EXERCISE
Apart from any images, the entries are to be output exactly.

[Data entries]

* * * * * * *

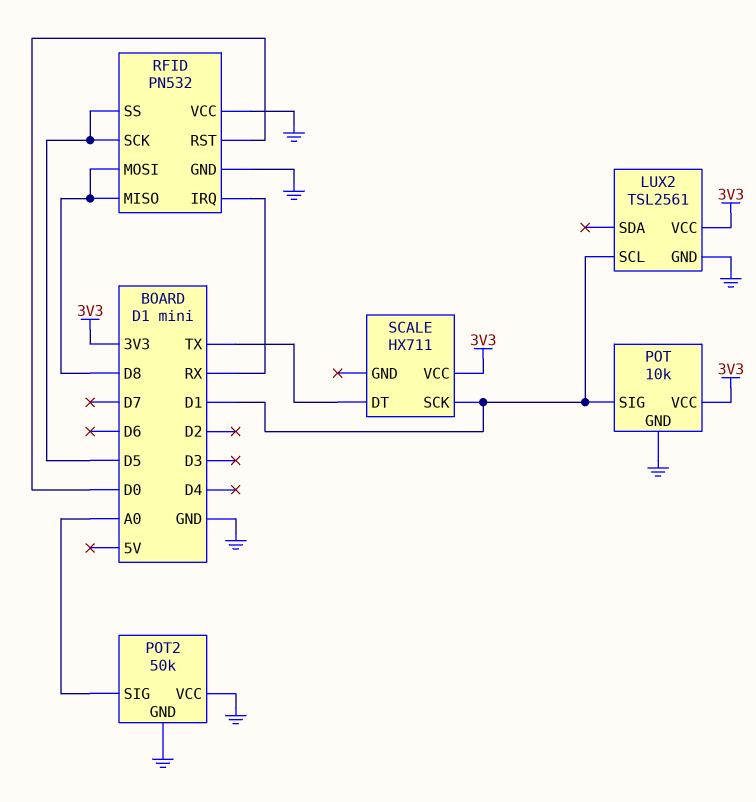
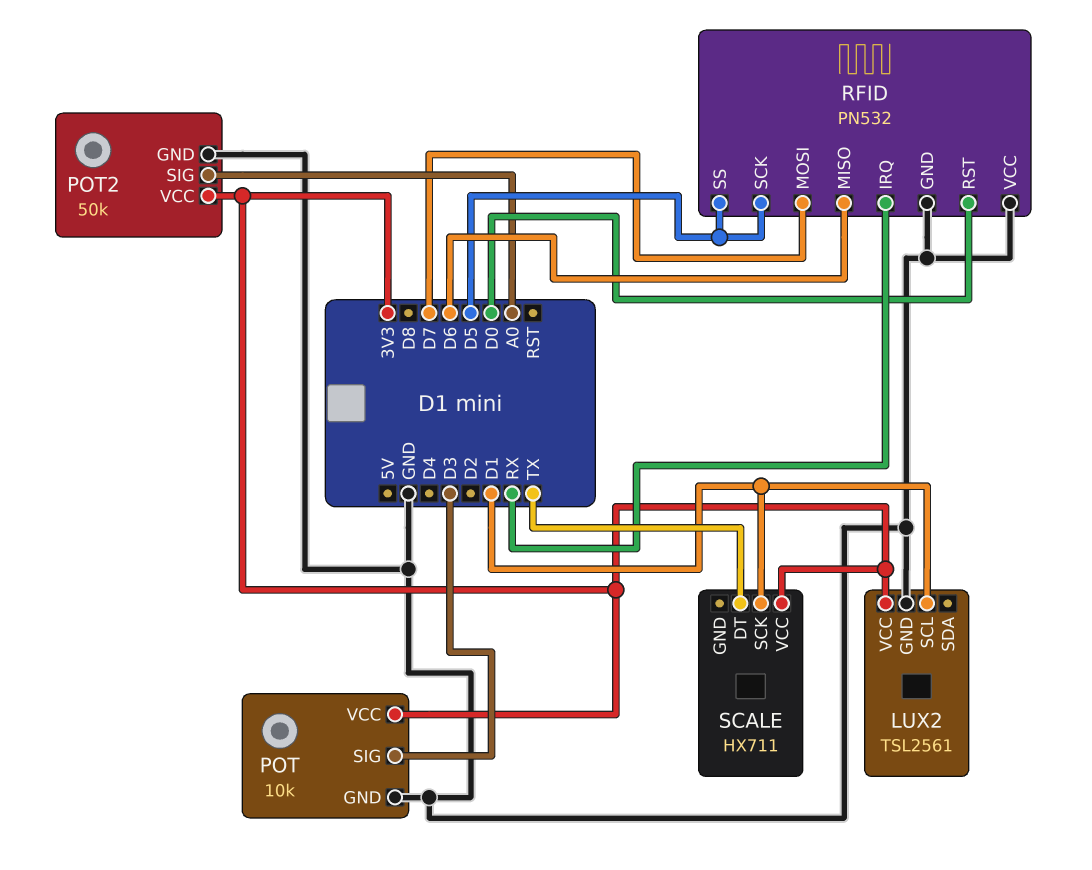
POT pin SIG: D1 -> D3
POT2 pin VCC: GND -> 3V3
RFID pin MISO: D8 -> D6
RFID pin MOSI: D8 -> D7

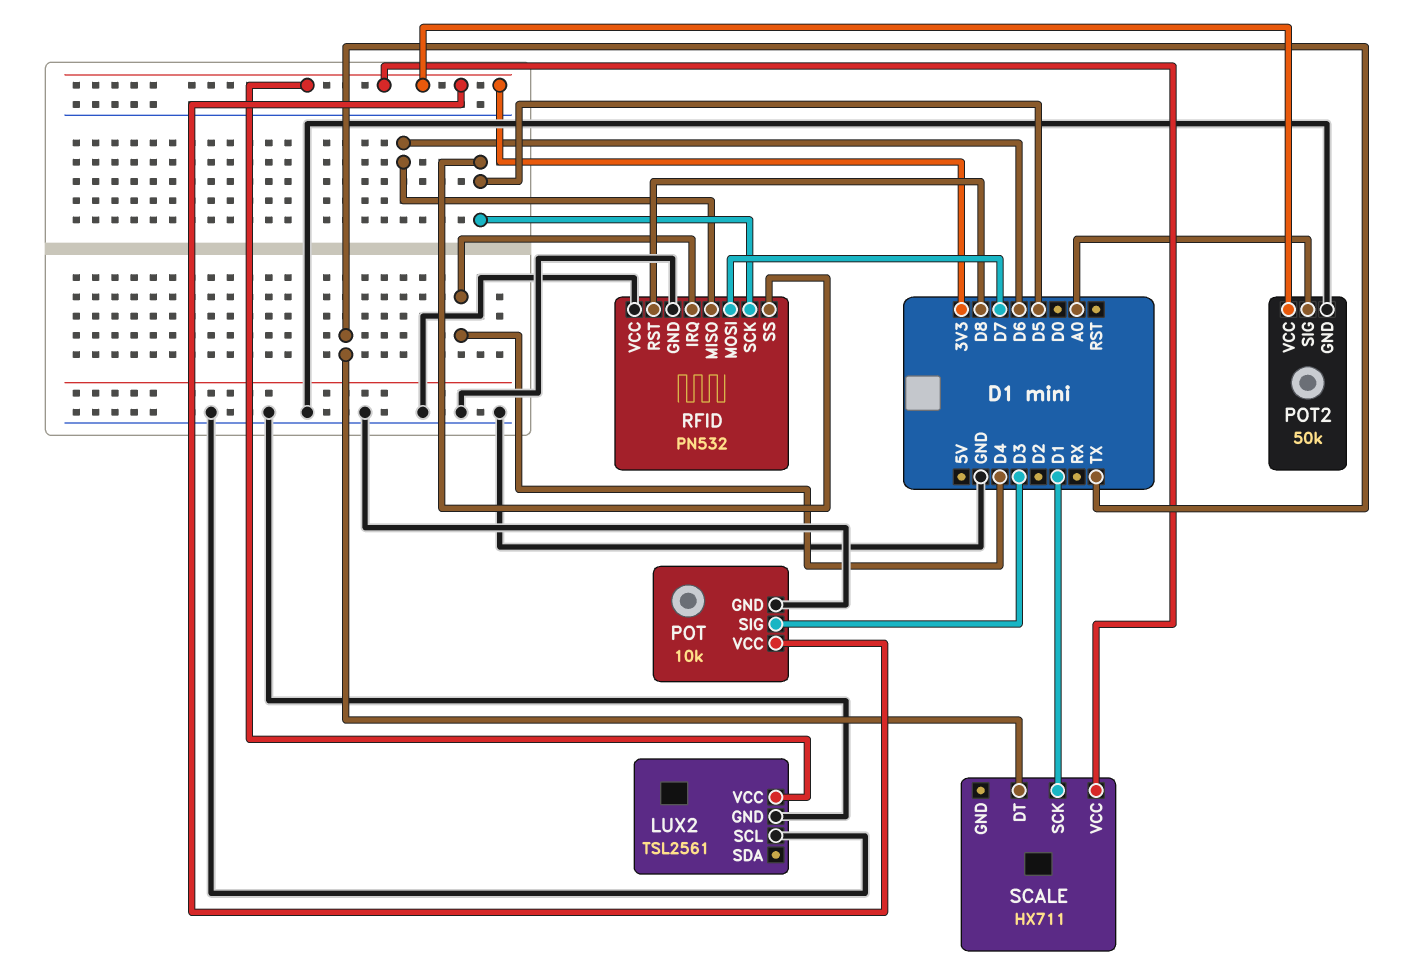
LUX2 pin SCL: D1 -> GND
RFID pin IRQ: RX -> D4
RFID pin RST: D0 -> D8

* * * * * * *

TASK SOLUTION
POT pin SIG: D1 -> D3
POT2 pin VCC: GND -> 3V3
RFID pin MISO: D8 -> D6
RFID pin MOSI: D8 -> D7

LUX2 pin SCL: D1 -> GND
RFID pin IRQ: RX -> D4
RFID pin RST: D0 -> D8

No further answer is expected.